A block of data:
+---+
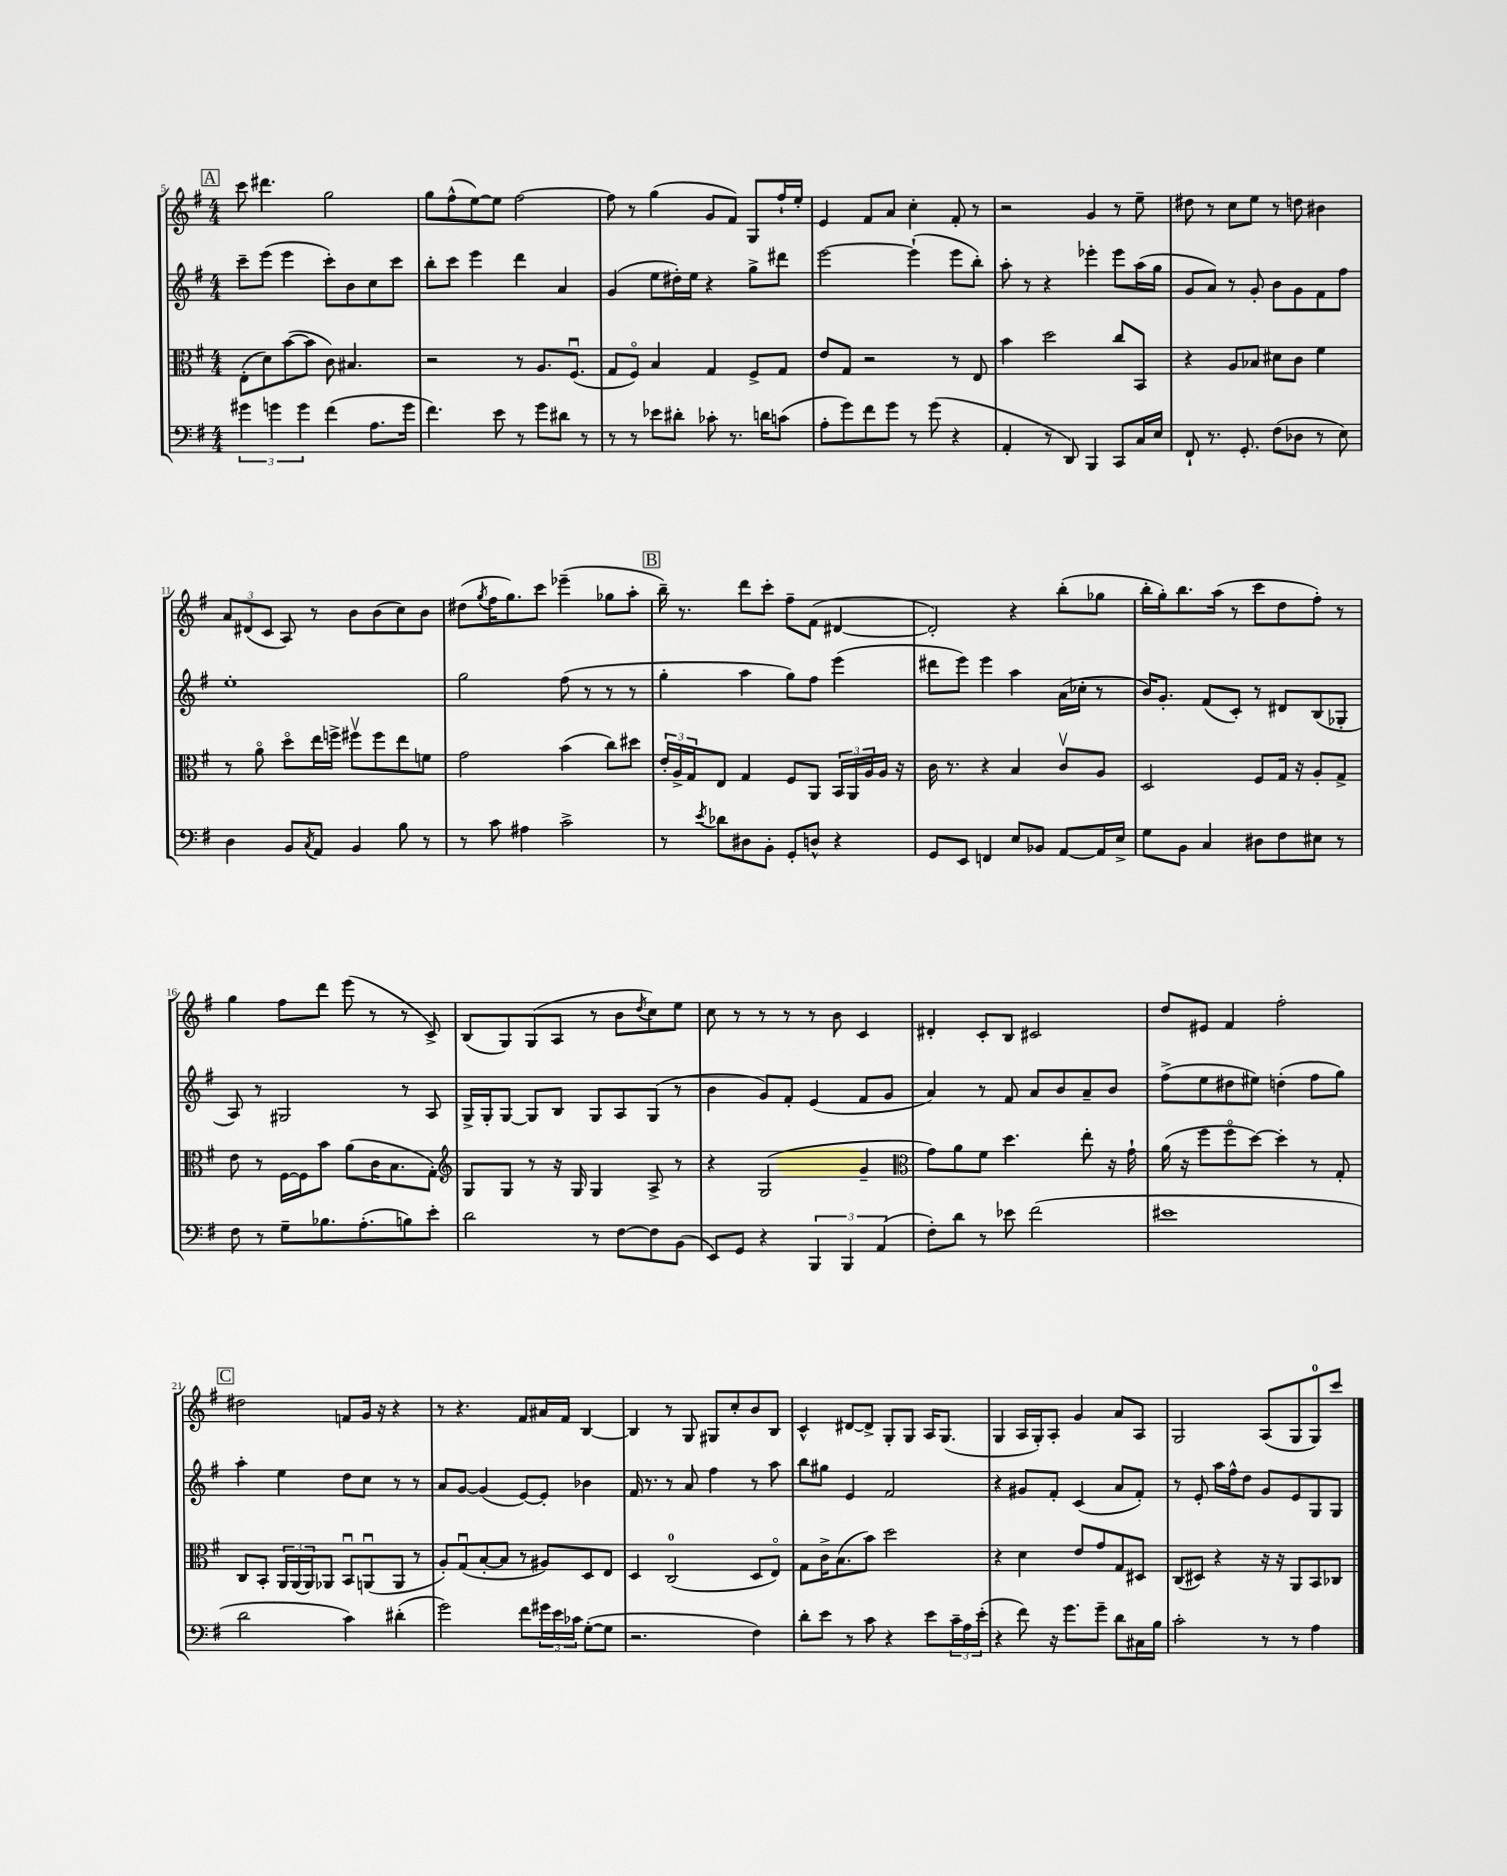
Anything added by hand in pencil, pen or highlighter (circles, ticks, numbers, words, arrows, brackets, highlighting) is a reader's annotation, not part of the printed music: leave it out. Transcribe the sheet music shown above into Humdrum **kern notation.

**kern	**kern	**kern	**kern
*staff4	*staff3	*staff2	*staff1
*clefF4	*clefC3	*clefG2	*clefG2
*k[f#]	*k[f#]	*k[f#]	*k[f#]
*M4/4	*M4/4	*M4/4	*M4/4
6g#\	(8E'\L	8ccc~\L	8ccc\
.	8d\)	(8eee\J	4.ddd#\
6g\	.	.	.
.	([8b\	4eee\	.
6g\	.	.	.
.	8b\]J	.	.
(4f#\	8c\)	8ccc'\L)	2gg\
.	4.B#/	8b\	.
8.A\L	.	8cc\	.
.	.	8ccc\J	.
16g\Jk	.	.	.
=	=	=	=
4.f#\)	2r	8bb'\L	8gg\L
.	.	8ccc\J	(8ff#^^\
.	.	4eee\	[8ee\)
8e\	.	.	8ee\]J
8r	8r	4ddd\	[2ff#\
8g\L	8.A/L	.	.
8d#\J	.	4a/	.
.	(8.F#u/J	.	.
8r	.	.	.
=	=	=	=
8r	8G/L	(4g/	8ff#\]
8r	8F#o/J)	.	8r
8e-\L	4B/	8ee\L	(4gg\
8d#'\J	.	16dd#'\L)	.
.	.	16ee\JJ	.
8c-'\	4G/	4r	8g/L
8.r	.	.	8f#/J)
.	8F#^/L	8gg^\L	8G/L
16d\LK	.	.	.
(8c\J	8G/J	8ddd#\J	16ff#`/L
.	.	.	16ee'/JJ
=	=	=	=
8A'\L	8e/L	[2eee\	4e/
8g\)	8G/J	.	.
8f#\	2r	.	8f#/L
8g\J	.	.	8a/J
8r	.	(4eee`\]	4cc'\
(8g\	.	.	.
4r	8r	8eee\L	8f#'/
.	8E/	8bb'\J)	8r
=	=	=	=
4AA'/	4b\	8aa'\	2r
.	.	8r	.
8r	2dd\	4r	.
8DD/)	.	.	.
4BBB/	.	4eee-'\	4g/
8CC/L	8cc/L	8eee-\L	8r
16C/L	8BB/J	(16aa\L	8ee~\
16E/JJ	.	16gg\JJ	.
=	=	=	=
8FF#`/	4r	8g/L	8dd#\
8.r	.	8a/J)	8r
.	8A/L	8r	8cc\L
8.GG'/	.	.	.
.	8B-/J	8g'/	8ee\J
(8F#\L	8d#\L	8b\L	8r
8D-\J	8c\J	8g\	8dd\
8r	4f#\	8f#\	4b#\
8E\)	.	8ff#\J	.
=	=	=	=
4D\	8r	1ee'	12a/L
.	.	.	(12d#/
.	8ao\	.	.
.	.	.	12c/J
8BB/L	8ddo\L	.	8A/)
8qC/	.	.	.
8AA/J	16ee\L	.	8r
.	16ff^\JJ	.	.
4BB/	8ff#v\L	.	8b\L
.	8ff#\	.	(8b\
8B\	8ee\	.	8cc\)
8r	8f\J	.	8b\J
=	=	=	=
8r	2g\	2gg\	(8dd#\L
.	.	.	8qgg/
8c\	.	.	16ff#\K
.	.	.	8.gg\)
4A#\	.	.	.
.	.	.	8ccc\J
2c^\	(4b\	(8ff#\	(4eee-~\
.	.	8r	.
.	8cc\L)	8r	8gg-\L
.	8dd#\J	8r	8aa'\J
=	=	=	=
8r	24e'/LL	4gg'\	16bb~\)
.	24A^/	.	.
.	.	.	8.r
.	24G/J	.	.
8qe/	.	.	.
8d-\L	8E/J	.	.
8D#\	4G/	4aa\	8ddd\L
8BB'\J	.	.	8ccc'\J
8GG'/L	8F#/L	8gg\L)	8ff#~\L
8D^^/J	8AA/J	8ff#\J	(8f#\J
4r	24BB/LL	(4eee\	[4d#/
.	24AA/	.	.
.	24A/	.	.
.	16A/JJ	.	.
.	16r	.	.
=	=	=	=
8GG/L	16c\	8ddd#\L	2d#'/])
.	8.r	.	.
8EE/J	.	8eee\J)	.
4FF/	4r	4eee\	.
8E/L	4B/	4aa\	4r
8BB-/J	.	.	.
[8AA/L	8cv/L	(16a\LL	(8bb'\L
.	.	16cc-'\JJ	.
16AA/]L	8A/J	8r	8gg-\J
16E^/JJ	.	.	.
=	=	=	=
8G\L	2D/	16b/LK)	16bb'\LL
.	.	8.g'/J	16gg'\J)
8BB\J	.	.	8.bb\
4C/	.	(8f#/L	.
.	.	.	(16aa\Jk
.	.	8c'/J)	8r
8D#\L	8F#/L	8r	8ccc\L
8F#\	16G/Jk	8d#/L	8dd\
.	16r	.	.
8E#\J	8A'/L	(8B/	8ff#'\J)
8r	8G^/J	8G-'/J	8r
=	=	=	=
8F#\	8e\	8A/)	4gg\
8r	8r	8r	.
8G~\L	[16F#\LL	2G#/	8ff#\L
.	16F#\]J	.	.
8.B-\	8b\J	.	8ddd\J
.	(8a\L	.	(8eee\
(8.A'\	.	.	.
.	16c\K	.	8r
.	8.B\	.	.
8B\)	.	8r	8r
8e'\J	8G'\J)	8A/	8c^/)
=	=	=	=
*	*clefG2	*	*
2d\	8G/L	16G^/LL	(8B/L
.	.	16G'/J	.
.	8G/J	[8G/J	8G/)
.	8r	8G/]L	(8G/
.	16r	8B/J	8A/J
.	16G/	.	.
8r	4G/	8G/L	8r
[8F#\L	.	8A/	8b\L
.	.	.	8qdd/
8F#\]	8A^/	(8G/J	8cc\)
(8BB\J	8r	8r	8ee\J
=	=	=	=
8EE/L)	4r	4b\	8cc\
8GG/J	.	.	8r
4r	(2G/	8g/L)	8r
.	.	8f#'/J	8r
6BBB/	.	(4e/	8r
.	.	.	8b\
6BBB/	.	.	.
.	4g~/	8f#/L	4c/
(6AA/	.	.	.
.	.	8g/J	.
=	=	=	=
*	*clefC3	*	*
8F#'\L)	8g\L)	4a/)	4d#'/
8d\J	8a\	.	.
8r	8f#\J	8r	8c'/L
8e-\	4.dd\	8f#/	8B/J
(2f#\	.	8a/L	2c#/
.	.	8b/	.
.	8ee'\	8a~/	.
.	16r	8b/J	.
.	16g`\	.	.
=	=	=	=
1e#	(16a\	(8ff#^\L	8dd/L
.	16r	.	.
.	8ff#\L	8ee\	8e#/J
.	8ff#o\	8dd#\	4f#/
.	[8dd\J)	8ee#\J)	.
.	4dd'\]	(4dd'\	2ff#'\
.	8r	8ff#\L	.
.	8G'/	8gg\J)	.
=	=	=	=
2d\	8C/L	4aa'\	2dd#\
.	8BB'/J	.	.
.	24AA/LL	4ee\	.
.	(24AA/	.	.
.	24AA/J)	.	.
.	8AA-/J	.	.
4c\)	8BBu/L	8dd\L	8f/L
.	(8AAu/	8cc\J	16g/Jk
.	.	.	16r
(4d#'\	8AA/J	8r	4r
.	8r	8r	.
=	=	=	=
2g\)	8A'/L)	8a/L	8r
.	(8Gu/	[8g/J	4.r
.	[8B'/	(4g/]	.
.	8B/]J	.	.
8f#\L	8r	[8e/L)	8f#/L
24g#\L	8A#/L)	8e'/]J	16a#/L
24e\	.	.	.
.	.	.	16f#/JJ
24c-\JJ	.	.	.
([8G'\L	8D/	4b-\	[4B/
8G\]J	8E/J	.	.
=	=	=	=
2.r	4D/	16f#/	4B/]
.	.	8.r	.
.	(2C/	8r	8r
.	.	8a/	8G/
.	.	4ff#\	8G#/L
.	.	.	8cc'/
4F#\)	8D/L	8r	8b/
.	8Eo/J)	8aa\	8B/J
=	=	=	=
8d'\L	8G\L	8bb\L	4c^^/
8e\J	16c^\K	8gg#\J	.
.	(8.B\	.	.
8r	.	4e/	[8d#/L
8c\	8b\J)	.	8d#^/]J
4r	2dd\	2f#/	8G'/L
.	.	.	8G/J
8e\L	.	.	16A/LK
.	.	.	(8.G/J
24c~\L	.	.	.
24A\	.	.	.
(24e'\JJ	.	.	.
=	=	=	=
4r	4r	4r	4G/
8f#\)	4d\	8g#/L	16A/LL
.	.	.	16G'/J)
16r	.	8f#'/J	8A'/J
8.g\L	.	.	.
.	8e/L	(4c/	4g/
8g~\J	8g/	.	.
8d\L	8G/	8a/L	8a/L
16C#\L	8D#/J	8f#'/J)	8A/J
16B\JJ	.	.	.
=	=	=	=
2c'\	(8C/L	8r	2G/
.	8D#/J)	8e'/	.
.	4r	16aa\LL	.
.	.	16ff#^^\J	.
.	.	8dd\J	.
8r	16r	8g/L	(8A/L
.	16r	.	.
8r	8AA/L	8e/	8G/
4A\	8BB/	8G/	8G/)
.	8C-/J	8G/J	8ccc/J
==	==	==	==
*-	*-	*-	*-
+---+
### WORK REQUIRED
Copy out every line in the records above that contains the string "kern".

### ANSWER BELOW
Anything added by hand in pencil, pen or highlighter (circles, ticks, numbers, words, arrows, brackets, highlighting) is a reader's annotation, not part of the printed music: leave it out. Transcribe the sheet music shown above into Humdrum **kern notation.
**kern	**kern	**kern	**kern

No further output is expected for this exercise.